Assignment
In the entries below, the lines from the one with "U11: XOR 74LS86" through the one with "L201: 150uH (NET1, NET11) -> none" are to be copied exactly; both ends count.

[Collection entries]
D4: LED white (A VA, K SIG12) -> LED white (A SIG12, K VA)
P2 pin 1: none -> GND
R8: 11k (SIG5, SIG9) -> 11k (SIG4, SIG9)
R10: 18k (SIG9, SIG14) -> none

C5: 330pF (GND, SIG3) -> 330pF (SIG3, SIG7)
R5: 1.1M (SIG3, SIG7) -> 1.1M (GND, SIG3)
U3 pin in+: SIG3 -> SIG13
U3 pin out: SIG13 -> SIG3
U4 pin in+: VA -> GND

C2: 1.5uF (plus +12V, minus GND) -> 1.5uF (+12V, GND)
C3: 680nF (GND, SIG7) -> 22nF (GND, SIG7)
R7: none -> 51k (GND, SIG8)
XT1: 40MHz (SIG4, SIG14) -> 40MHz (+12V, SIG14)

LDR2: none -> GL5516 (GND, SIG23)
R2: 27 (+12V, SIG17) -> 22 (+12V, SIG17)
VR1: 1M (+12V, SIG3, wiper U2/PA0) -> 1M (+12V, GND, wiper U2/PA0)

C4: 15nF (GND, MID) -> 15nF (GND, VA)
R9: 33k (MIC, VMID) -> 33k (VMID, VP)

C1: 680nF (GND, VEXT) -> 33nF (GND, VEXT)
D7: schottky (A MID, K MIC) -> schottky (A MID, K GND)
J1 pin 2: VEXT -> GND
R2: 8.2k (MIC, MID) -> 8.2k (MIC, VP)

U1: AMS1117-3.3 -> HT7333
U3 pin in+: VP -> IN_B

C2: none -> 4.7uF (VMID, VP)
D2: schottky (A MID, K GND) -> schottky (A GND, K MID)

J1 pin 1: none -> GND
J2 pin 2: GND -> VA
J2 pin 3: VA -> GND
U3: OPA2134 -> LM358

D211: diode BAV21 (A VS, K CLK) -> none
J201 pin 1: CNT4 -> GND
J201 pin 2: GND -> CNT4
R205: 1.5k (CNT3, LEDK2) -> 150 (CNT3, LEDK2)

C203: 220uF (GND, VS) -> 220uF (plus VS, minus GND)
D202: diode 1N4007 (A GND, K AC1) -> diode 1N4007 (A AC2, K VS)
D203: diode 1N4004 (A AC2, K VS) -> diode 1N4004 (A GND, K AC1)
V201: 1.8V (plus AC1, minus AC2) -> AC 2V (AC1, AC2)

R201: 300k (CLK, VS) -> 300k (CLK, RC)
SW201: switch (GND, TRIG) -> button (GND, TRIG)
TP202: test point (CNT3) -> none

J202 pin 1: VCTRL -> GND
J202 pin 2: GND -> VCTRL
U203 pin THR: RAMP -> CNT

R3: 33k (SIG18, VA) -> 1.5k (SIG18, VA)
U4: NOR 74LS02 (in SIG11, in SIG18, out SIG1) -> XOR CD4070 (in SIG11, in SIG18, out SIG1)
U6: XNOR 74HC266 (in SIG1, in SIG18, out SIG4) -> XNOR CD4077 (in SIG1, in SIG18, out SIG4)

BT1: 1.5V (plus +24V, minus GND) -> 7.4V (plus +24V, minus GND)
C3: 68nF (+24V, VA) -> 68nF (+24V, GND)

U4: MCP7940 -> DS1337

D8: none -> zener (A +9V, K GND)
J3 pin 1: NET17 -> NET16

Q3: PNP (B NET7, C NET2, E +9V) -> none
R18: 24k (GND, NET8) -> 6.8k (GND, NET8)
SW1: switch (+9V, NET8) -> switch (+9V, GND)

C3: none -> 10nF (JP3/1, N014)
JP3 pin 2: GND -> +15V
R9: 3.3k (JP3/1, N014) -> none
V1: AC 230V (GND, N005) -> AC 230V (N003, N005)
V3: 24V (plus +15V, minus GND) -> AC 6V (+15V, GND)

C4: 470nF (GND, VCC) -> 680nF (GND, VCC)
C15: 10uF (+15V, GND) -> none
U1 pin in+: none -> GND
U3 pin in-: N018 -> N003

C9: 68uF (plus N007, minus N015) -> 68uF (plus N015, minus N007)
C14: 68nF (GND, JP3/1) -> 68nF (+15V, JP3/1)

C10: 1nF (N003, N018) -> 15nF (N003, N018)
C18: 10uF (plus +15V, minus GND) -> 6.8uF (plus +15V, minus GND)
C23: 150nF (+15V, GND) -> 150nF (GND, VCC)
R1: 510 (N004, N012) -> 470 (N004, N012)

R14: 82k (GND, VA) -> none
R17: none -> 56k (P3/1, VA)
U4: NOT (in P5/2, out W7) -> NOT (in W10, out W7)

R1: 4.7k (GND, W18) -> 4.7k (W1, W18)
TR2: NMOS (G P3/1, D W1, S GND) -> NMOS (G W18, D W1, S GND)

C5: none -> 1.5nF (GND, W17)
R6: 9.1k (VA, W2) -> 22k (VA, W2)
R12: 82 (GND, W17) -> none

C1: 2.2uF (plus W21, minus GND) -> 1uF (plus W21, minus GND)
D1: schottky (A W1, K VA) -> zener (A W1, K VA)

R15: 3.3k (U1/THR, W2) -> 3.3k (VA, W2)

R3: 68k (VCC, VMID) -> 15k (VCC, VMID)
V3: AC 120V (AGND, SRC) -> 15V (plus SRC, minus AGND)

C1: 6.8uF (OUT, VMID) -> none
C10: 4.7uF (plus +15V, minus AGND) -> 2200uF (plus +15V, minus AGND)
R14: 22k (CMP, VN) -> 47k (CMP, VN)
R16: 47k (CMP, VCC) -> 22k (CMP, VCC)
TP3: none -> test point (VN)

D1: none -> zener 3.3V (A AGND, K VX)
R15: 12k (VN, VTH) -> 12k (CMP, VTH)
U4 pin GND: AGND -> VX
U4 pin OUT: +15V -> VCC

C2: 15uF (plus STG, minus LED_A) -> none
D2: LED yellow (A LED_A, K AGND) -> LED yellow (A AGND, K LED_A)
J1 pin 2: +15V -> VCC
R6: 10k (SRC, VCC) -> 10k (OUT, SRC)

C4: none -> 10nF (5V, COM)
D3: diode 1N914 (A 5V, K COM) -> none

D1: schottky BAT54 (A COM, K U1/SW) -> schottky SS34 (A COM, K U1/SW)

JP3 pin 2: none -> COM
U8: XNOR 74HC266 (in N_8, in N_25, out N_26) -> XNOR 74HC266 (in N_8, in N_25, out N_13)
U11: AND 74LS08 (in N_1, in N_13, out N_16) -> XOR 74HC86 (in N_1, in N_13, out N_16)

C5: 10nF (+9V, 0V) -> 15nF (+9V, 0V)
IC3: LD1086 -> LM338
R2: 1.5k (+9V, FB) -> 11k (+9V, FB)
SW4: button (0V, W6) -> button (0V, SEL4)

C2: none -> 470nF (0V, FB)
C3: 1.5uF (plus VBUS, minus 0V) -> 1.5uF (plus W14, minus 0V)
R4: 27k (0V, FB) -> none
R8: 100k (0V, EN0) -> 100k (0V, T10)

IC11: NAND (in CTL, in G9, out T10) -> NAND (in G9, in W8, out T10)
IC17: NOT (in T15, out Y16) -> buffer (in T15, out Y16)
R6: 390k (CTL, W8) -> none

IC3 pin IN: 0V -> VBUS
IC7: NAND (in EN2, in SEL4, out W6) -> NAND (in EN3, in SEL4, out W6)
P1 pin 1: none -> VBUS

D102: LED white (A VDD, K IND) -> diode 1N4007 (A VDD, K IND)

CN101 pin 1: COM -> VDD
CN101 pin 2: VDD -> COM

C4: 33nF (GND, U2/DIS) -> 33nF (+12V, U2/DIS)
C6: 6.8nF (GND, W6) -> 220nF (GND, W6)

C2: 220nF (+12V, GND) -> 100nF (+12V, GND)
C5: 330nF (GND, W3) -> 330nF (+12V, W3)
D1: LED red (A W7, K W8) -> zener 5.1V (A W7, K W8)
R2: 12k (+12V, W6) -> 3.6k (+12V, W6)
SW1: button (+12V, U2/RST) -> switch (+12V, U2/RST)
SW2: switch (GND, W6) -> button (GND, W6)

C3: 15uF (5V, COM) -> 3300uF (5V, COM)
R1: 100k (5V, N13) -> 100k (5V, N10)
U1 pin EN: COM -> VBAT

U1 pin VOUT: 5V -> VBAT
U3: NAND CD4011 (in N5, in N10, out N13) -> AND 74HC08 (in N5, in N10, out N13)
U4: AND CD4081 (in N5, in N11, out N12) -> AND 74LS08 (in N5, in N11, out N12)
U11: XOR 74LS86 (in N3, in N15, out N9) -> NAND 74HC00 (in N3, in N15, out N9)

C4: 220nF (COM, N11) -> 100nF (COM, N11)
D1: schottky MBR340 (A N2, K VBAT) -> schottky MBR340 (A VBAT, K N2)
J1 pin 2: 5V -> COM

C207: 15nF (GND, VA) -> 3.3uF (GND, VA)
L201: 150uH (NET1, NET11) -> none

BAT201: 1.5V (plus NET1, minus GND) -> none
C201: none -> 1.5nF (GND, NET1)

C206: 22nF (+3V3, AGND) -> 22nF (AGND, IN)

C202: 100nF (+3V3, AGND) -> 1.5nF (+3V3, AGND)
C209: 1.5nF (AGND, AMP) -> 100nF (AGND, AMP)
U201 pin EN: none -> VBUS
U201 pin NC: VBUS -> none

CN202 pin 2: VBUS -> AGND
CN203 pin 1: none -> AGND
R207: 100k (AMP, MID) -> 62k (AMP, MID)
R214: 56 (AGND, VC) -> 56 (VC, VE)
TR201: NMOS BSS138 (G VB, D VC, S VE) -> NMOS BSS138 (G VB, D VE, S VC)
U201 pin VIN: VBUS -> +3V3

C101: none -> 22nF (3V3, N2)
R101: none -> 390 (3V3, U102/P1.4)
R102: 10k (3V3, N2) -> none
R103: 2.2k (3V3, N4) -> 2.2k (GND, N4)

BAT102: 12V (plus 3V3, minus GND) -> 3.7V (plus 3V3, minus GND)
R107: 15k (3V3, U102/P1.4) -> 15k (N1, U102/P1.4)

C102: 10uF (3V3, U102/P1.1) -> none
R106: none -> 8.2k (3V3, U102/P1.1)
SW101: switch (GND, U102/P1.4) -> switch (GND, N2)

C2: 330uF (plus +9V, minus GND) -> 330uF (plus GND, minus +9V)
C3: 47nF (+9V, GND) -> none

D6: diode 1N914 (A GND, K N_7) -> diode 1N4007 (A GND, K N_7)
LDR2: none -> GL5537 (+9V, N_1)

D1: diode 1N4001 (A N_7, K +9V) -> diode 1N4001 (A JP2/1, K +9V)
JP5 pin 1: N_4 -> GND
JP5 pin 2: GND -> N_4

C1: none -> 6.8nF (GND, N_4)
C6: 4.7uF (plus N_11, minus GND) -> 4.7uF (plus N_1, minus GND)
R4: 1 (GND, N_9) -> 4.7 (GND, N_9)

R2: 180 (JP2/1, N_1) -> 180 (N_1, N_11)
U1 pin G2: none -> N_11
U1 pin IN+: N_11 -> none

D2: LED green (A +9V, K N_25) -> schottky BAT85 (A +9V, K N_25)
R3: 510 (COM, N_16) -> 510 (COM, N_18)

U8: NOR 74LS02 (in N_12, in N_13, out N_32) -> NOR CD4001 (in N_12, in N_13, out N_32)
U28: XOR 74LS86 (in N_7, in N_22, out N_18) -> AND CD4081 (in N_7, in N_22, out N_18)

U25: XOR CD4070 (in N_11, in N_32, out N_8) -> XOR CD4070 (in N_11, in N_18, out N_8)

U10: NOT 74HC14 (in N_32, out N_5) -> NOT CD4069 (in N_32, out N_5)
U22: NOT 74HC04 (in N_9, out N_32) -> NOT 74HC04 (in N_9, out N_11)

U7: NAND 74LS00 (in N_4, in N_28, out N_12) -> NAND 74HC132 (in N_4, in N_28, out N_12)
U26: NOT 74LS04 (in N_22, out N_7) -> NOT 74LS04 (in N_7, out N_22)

Your solution
U11: XOR 74LS86 (in N3, in N15, out N9) -> NAND 74HC00 (in N3, in N15, out N9)

C4: 220nF (COM, N11) -> 100nF (COM, N11)
D1: schottky MBR340 (A N2, K VBAT) -> schottky MBR340 (A VBAT, K N2)
J1 pin 2: 5V -> COM

C207: 15nF (GND, VA) -> 3.3uF (GND, VA)
L201: 150uH (NET1, NET11) -> none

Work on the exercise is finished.